__Problem description__.
Each line of the entries, from the first to the line containing "BT3: 9V (plus", is to be transcribed exactly as it stands; include no other lines.

__Data to examine__.

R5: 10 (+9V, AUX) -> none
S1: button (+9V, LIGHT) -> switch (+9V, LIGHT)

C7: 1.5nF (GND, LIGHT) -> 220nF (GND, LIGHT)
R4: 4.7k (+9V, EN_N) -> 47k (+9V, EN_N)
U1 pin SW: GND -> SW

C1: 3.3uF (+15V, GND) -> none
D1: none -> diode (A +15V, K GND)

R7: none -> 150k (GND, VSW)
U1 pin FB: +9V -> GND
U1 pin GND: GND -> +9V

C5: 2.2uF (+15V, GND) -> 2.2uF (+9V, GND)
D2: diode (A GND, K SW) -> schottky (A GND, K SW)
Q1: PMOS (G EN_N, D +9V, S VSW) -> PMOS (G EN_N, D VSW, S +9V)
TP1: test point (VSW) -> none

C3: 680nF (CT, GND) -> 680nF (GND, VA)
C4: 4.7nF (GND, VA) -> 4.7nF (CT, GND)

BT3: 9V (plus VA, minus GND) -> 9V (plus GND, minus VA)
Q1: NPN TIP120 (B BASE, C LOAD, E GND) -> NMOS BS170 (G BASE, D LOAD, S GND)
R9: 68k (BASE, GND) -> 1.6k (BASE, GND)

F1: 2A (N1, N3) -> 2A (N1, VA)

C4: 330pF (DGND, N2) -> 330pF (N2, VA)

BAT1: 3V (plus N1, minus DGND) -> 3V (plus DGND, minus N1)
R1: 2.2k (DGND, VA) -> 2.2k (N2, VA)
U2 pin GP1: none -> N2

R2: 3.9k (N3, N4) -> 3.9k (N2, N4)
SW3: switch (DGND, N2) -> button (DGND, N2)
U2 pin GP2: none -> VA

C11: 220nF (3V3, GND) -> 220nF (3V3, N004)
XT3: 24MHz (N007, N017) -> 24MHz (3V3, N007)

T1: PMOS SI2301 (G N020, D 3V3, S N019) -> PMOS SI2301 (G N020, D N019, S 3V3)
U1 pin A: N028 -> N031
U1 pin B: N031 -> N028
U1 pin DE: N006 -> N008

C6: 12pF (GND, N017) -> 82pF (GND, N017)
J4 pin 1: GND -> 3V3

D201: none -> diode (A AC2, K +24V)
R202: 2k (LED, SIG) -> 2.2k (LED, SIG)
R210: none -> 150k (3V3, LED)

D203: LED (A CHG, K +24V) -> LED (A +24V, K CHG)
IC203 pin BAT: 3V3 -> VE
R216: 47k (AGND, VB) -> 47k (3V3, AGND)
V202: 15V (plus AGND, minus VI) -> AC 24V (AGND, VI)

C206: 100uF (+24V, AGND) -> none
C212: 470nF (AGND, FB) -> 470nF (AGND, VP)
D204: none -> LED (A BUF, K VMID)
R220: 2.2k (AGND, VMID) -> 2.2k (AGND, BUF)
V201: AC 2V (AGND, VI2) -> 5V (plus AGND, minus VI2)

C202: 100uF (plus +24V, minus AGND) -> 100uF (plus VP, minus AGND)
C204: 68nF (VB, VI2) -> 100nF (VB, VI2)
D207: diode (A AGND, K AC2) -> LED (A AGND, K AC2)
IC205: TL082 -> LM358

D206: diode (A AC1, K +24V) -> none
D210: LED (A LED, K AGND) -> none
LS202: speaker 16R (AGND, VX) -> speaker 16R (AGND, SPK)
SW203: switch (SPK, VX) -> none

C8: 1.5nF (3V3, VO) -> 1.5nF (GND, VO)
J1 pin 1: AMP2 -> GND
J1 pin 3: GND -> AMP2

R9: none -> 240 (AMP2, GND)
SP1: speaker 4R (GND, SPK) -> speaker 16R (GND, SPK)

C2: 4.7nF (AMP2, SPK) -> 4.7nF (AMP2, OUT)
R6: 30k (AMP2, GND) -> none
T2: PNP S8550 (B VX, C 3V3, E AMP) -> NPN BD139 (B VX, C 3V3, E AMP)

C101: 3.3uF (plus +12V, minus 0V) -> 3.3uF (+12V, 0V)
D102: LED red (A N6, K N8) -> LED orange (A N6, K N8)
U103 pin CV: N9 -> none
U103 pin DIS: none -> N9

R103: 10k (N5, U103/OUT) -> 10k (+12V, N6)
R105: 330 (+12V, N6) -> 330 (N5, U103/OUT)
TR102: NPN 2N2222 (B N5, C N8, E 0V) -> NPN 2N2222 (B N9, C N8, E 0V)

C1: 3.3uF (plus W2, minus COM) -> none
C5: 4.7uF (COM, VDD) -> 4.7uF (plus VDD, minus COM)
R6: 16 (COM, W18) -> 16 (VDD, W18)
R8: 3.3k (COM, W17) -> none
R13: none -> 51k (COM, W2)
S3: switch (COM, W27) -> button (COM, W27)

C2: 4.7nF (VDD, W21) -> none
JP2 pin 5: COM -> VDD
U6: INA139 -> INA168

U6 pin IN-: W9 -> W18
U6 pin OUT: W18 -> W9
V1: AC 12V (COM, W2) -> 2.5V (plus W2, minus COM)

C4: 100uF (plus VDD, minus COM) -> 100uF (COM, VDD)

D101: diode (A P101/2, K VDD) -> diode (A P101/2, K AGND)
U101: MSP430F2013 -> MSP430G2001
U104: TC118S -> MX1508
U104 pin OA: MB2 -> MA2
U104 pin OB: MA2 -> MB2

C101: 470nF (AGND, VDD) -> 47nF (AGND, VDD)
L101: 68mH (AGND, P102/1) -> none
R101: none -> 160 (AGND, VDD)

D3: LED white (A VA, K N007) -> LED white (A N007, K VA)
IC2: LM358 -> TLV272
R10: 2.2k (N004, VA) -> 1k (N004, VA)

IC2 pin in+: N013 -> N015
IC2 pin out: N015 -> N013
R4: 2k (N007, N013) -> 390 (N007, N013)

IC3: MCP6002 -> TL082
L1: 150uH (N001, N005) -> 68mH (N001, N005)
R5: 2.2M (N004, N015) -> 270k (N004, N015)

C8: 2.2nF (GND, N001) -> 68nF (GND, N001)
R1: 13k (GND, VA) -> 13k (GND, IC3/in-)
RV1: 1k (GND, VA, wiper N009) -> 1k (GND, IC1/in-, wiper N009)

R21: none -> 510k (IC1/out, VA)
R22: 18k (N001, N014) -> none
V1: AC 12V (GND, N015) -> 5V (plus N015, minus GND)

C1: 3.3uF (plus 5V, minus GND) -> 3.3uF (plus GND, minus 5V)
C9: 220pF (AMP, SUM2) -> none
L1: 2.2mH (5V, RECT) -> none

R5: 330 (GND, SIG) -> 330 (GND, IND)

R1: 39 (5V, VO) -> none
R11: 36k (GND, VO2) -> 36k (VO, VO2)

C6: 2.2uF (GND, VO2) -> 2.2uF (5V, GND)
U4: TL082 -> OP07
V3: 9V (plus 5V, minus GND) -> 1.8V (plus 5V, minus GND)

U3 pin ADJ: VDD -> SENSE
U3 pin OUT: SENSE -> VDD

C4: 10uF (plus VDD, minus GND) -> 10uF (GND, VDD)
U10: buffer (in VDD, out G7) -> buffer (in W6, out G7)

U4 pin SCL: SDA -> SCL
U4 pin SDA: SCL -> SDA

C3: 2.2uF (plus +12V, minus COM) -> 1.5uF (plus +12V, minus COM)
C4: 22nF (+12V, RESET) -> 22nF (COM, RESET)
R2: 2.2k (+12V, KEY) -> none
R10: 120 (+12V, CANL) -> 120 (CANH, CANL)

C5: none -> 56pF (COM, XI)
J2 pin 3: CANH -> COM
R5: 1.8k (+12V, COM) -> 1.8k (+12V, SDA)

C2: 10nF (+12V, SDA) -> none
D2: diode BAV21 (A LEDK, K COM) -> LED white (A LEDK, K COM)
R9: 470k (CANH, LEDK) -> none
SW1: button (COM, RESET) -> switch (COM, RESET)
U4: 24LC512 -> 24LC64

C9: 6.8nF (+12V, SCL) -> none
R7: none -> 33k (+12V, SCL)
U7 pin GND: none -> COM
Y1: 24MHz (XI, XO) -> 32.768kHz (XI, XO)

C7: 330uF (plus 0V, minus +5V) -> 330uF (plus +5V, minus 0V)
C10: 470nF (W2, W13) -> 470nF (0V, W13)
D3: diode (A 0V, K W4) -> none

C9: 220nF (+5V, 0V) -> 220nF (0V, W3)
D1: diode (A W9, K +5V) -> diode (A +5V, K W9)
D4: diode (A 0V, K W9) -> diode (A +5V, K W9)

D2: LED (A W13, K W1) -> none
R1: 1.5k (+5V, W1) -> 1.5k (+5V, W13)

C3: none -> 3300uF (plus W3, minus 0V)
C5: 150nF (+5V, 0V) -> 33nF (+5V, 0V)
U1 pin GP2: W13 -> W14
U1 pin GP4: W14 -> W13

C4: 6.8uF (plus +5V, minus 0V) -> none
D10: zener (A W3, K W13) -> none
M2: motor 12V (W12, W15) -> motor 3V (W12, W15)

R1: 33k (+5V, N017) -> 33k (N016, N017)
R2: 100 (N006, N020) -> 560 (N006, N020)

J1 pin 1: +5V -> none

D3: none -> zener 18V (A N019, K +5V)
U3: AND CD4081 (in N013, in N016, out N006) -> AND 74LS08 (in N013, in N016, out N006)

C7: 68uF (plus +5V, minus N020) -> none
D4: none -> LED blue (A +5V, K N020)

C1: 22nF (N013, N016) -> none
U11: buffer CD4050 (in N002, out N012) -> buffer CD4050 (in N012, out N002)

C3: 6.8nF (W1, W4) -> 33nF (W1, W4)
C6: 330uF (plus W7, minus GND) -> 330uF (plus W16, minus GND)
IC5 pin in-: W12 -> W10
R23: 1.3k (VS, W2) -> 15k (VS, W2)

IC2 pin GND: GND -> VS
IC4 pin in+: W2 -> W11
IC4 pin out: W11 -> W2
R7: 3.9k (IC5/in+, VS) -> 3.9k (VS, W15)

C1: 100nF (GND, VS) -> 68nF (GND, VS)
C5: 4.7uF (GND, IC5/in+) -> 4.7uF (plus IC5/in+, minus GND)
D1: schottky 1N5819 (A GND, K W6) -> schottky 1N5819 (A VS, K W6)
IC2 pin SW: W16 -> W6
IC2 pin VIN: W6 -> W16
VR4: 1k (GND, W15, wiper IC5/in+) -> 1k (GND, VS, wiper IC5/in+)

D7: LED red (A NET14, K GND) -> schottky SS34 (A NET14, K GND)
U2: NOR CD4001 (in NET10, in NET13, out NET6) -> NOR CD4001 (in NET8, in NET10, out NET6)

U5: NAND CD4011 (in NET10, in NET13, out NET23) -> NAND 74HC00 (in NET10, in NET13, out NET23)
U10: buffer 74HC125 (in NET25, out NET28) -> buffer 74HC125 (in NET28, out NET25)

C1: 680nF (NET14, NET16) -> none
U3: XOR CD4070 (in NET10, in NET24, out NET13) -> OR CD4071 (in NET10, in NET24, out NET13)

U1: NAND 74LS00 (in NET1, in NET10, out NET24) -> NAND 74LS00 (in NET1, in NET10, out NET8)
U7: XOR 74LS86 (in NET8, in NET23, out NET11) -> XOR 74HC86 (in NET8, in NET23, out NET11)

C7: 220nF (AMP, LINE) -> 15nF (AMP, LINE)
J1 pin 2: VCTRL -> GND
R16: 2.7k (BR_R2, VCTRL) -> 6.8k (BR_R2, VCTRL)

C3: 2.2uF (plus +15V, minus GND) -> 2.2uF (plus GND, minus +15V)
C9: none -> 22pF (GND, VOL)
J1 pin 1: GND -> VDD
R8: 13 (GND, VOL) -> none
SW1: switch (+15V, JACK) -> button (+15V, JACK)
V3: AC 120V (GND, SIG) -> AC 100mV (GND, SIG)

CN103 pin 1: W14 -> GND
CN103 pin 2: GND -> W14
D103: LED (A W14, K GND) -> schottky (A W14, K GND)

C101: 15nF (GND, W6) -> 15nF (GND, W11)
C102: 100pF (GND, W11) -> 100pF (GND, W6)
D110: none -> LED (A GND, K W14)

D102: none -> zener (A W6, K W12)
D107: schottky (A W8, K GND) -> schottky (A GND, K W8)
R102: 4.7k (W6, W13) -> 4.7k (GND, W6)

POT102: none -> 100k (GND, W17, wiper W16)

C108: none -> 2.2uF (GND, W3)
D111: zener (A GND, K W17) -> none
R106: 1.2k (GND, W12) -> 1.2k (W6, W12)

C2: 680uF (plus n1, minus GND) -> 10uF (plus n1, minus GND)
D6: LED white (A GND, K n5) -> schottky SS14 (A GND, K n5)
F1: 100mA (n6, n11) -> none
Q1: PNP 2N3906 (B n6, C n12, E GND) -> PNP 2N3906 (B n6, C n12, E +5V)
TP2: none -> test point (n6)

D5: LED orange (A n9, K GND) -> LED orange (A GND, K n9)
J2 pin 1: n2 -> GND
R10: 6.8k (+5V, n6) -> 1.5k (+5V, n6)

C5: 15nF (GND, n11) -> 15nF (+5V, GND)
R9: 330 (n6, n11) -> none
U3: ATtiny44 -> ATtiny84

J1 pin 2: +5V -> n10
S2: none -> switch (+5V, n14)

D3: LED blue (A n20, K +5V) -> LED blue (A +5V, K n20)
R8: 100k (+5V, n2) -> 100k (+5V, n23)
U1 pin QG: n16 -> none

__Solution for this problem__.
R5: 10 (+9V, AUX) -> none
S1: button (+9V, LIGHT) -> switch (+9V, LIGHT)

C7: 1.5nF (GND, LIGHT) -> 220nF (GND, LIGHT)
R4: 4.7k (+9V, EN_N) -> 47k (+9V, EN_N)
U1 pin SW: GND -> SW

C1: 3.3uF (+15V, GND) -> none
D1: none -> diode (A +15V, K GND)

R7: none -> 150k (GND, VSW)
U1 pin FB: +9V -> GND
U1 pin GND: GND -> +9V

C5: 2.2uF (+15V, GND) -> 2.2uF (+9V, GND)
D2: diode (A GND, K SW) -> schottky (A GND, K SW)
Q1: PMOS (G EN_N, D +9V, S VSW) -> PMOS (G EN_N, D VSW, S +9V)
TP1: test point (VSW) -> none

C3: 680nF (CT, GND) -> 680nF (GND, VA)
C4: 4.7nF (GND, VA) -> 4.7nF (CT, GND)

BT3: 9V (plus VA, minus GND) -> 9V (plus GND, minus VA)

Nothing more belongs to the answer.